Task objective: Return exactly the listing's lines, from its first line to the line holding "R2: 470 (T13, W17) -> none", ends included.

Source data:
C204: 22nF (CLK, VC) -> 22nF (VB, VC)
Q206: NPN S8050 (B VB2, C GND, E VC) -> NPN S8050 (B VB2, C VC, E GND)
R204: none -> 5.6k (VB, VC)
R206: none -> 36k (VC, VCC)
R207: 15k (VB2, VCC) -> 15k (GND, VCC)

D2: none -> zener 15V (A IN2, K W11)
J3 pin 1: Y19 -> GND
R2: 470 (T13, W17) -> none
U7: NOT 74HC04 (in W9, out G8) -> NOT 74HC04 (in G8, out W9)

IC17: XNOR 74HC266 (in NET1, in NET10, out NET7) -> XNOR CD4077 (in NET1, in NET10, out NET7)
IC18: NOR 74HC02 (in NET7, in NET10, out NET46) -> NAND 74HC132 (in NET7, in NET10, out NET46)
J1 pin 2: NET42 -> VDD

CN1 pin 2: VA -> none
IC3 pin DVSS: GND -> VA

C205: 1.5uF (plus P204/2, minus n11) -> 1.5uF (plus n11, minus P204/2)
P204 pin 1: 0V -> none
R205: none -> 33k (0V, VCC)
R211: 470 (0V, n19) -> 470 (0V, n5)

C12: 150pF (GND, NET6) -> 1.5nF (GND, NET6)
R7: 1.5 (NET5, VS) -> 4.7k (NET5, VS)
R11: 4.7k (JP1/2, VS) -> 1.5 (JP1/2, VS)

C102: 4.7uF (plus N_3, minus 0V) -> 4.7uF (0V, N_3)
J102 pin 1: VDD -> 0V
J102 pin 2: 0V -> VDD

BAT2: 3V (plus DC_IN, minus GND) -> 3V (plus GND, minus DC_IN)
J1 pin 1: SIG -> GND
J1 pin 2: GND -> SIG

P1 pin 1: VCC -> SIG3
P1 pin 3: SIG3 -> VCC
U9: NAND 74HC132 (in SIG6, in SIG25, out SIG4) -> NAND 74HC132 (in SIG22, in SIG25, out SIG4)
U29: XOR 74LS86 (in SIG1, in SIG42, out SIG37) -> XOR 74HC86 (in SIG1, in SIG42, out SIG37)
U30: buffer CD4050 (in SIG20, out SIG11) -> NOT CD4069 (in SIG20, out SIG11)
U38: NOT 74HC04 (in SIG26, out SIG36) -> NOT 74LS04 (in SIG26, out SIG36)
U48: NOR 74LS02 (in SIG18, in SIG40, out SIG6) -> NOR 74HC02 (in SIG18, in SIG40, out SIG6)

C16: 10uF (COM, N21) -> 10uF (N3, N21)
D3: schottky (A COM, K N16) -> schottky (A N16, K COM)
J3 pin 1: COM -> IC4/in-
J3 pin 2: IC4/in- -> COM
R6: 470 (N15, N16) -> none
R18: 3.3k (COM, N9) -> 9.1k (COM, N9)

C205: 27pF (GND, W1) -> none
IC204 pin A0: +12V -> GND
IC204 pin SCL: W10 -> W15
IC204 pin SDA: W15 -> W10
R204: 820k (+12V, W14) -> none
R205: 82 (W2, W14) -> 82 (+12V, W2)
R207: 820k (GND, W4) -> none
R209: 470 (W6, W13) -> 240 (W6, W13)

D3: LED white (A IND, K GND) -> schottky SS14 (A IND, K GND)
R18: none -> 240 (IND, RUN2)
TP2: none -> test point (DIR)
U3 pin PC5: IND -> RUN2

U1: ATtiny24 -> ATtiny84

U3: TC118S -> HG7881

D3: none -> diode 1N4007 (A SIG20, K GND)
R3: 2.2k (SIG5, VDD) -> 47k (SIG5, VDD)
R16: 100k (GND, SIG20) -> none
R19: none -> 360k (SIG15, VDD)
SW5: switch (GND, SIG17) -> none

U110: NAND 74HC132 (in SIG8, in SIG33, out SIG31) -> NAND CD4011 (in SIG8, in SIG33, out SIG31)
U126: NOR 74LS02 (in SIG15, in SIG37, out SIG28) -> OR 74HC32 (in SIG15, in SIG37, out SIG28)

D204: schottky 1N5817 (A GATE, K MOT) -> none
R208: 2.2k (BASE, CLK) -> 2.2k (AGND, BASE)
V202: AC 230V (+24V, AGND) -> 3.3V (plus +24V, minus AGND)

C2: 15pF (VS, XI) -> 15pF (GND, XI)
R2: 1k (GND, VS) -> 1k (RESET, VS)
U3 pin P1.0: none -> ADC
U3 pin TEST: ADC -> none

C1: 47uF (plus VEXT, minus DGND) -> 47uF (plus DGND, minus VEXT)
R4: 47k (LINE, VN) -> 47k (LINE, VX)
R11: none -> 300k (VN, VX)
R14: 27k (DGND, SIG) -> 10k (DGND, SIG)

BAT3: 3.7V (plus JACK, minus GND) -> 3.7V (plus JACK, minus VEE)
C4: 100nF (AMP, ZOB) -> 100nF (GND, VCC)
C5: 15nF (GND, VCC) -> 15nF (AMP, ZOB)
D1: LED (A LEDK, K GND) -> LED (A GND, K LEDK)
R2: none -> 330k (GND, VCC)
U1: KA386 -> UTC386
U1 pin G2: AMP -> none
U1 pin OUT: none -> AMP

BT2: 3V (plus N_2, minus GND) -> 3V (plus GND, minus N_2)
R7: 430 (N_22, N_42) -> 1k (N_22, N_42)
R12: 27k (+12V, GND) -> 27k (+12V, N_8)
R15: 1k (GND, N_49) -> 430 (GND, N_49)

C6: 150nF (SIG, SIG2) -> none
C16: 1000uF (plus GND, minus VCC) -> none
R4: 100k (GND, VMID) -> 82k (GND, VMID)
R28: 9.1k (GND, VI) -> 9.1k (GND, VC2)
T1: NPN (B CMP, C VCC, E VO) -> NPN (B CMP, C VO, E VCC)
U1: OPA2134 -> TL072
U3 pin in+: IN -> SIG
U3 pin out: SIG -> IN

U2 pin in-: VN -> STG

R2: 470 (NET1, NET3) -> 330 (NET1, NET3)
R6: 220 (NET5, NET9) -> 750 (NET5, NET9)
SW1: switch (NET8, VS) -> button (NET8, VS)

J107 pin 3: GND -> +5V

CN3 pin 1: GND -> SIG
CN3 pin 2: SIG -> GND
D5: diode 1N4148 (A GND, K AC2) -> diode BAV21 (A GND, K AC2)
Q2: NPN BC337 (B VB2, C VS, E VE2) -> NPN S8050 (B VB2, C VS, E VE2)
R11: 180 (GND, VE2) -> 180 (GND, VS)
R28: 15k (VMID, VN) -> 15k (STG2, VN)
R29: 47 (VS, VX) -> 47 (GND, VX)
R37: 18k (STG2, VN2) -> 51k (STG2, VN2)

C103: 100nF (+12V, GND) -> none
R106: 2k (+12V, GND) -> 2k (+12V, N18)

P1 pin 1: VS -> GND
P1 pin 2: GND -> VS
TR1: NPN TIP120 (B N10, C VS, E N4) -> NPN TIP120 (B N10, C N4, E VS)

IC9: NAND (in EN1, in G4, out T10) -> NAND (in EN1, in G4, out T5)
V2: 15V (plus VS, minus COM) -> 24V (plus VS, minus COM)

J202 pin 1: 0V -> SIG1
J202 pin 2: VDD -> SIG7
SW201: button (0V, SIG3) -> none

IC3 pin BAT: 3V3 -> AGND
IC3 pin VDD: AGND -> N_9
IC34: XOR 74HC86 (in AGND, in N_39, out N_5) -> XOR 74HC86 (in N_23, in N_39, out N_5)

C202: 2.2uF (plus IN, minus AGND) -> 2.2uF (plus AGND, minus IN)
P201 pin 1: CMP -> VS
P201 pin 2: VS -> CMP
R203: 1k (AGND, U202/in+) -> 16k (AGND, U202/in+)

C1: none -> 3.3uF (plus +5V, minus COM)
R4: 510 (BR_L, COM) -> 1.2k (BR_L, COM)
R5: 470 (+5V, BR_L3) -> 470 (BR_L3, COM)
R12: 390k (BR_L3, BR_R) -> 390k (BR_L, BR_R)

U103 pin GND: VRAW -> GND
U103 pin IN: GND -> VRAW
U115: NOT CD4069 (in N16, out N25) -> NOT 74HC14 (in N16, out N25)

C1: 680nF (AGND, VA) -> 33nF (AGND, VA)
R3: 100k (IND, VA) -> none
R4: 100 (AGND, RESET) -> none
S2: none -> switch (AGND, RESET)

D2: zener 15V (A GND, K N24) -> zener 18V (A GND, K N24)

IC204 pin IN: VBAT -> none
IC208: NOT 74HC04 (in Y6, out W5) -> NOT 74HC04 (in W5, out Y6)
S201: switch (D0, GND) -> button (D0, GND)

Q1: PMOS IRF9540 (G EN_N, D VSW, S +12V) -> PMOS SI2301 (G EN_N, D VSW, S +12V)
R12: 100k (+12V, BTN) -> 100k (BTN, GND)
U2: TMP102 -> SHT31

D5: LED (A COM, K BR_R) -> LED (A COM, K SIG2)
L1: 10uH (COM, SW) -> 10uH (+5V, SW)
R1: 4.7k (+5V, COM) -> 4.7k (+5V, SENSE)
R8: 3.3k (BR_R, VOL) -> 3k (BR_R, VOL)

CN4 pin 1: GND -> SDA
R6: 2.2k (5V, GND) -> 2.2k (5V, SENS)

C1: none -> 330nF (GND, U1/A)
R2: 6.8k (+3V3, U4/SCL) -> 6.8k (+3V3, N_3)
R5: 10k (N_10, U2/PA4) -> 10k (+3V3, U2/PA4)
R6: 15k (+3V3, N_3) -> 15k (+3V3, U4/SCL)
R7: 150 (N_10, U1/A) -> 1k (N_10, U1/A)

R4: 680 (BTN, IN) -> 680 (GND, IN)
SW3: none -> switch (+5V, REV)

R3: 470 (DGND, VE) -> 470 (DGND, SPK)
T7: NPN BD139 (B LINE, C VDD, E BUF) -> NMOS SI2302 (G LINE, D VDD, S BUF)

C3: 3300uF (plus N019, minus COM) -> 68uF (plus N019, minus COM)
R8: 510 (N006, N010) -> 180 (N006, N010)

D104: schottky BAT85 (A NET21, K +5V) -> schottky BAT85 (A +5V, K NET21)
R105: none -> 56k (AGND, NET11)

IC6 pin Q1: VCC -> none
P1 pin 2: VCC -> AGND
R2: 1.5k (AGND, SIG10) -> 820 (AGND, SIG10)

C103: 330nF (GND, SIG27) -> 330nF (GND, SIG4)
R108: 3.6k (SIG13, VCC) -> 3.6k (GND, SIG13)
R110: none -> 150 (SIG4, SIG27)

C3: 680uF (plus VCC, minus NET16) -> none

Output for this exercise:
C204: 22nF (CLK, VC) -> 22nF (VB, VC)
Q206: NPN S8050 (B VB2, C GND, E VC) -> NPN S8050 (B VB2, C VC, E GND)
R204: none -> 5.6k (VB, VC)
R206: none -> 36k (VC, VCC)
R207: 15k (VB2, VCC) -> 15k (GND, VCC)

D2: none -> zener 15V (A IN2, K W11)
J3 pin 1: Y19 -> GND
R2: 470 (T13, W17) -> none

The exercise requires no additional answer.